[Start of Attachment]
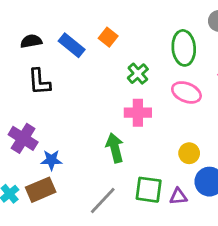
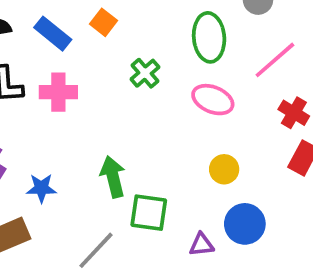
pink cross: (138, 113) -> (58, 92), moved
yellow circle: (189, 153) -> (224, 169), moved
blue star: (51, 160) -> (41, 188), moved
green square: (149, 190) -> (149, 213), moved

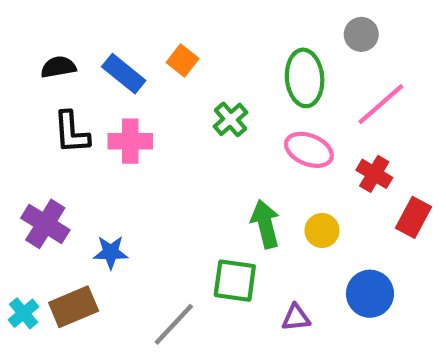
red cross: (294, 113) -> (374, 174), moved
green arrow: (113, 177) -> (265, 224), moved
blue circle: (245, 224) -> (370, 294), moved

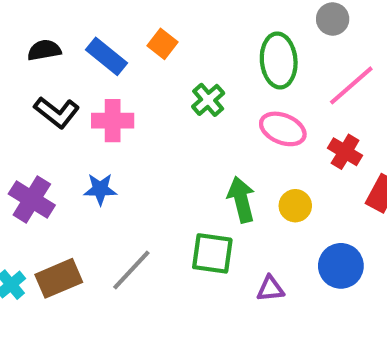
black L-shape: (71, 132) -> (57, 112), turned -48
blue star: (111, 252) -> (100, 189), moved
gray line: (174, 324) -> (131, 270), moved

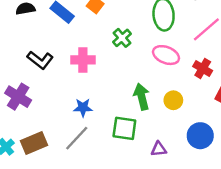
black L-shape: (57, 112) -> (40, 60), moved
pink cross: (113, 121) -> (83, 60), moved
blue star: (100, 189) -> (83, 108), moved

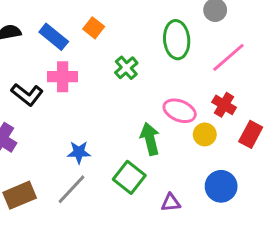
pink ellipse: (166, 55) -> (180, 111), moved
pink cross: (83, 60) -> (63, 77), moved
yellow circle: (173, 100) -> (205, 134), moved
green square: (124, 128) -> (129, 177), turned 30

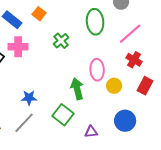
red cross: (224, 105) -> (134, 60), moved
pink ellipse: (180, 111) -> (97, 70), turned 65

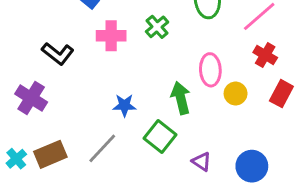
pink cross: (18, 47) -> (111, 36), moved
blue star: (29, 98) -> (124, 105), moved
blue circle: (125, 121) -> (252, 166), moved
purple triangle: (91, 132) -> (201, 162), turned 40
[End of Attachment]
# [PROBLEM]
Within the data, how many lines hold the word "blue"? State the number alone.

# [ANSWER SPACE]
6